WHAT THE TASK REQUIRES
Find every line in the records below that holds the word "epithelium", and copy each one.

DATA FOR THIS EXERCISE

# # # #

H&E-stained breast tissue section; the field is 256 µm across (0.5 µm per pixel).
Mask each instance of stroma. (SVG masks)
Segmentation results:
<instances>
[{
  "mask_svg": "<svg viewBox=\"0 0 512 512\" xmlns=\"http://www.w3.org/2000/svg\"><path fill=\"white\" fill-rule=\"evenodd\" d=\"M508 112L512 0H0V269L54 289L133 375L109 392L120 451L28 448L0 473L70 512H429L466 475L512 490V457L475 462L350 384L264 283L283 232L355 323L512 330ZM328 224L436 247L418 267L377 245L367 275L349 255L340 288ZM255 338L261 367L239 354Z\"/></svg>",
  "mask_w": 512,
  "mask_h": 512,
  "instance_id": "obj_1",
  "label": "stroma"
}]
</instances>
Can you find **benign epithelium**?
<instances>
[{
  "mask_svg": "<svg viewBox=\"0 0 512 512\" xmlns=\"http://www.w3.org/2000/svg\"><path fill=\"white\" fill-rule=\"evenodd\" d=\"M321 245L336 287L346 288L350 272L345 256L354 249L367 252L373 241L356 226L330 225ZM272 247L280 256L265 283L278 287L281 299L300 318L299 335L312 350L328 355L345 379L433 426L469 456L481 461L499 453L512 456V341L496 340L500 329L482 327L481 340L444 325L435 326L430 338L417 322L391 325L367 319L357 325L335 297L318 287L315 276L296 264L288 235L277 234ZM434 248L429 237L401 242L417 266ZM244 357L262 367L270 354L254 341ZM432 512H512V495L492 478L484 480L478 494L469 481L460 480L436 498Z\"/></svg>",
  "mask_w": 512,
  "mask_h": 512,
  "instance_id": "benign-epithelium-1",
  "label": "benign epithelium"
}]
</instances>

# # # #

ANSWER TO THE PROBLEM
Can you find **benign epithelium**?
  "instance_id": "benign-epithelium-1",
  "label": "benign epithelium"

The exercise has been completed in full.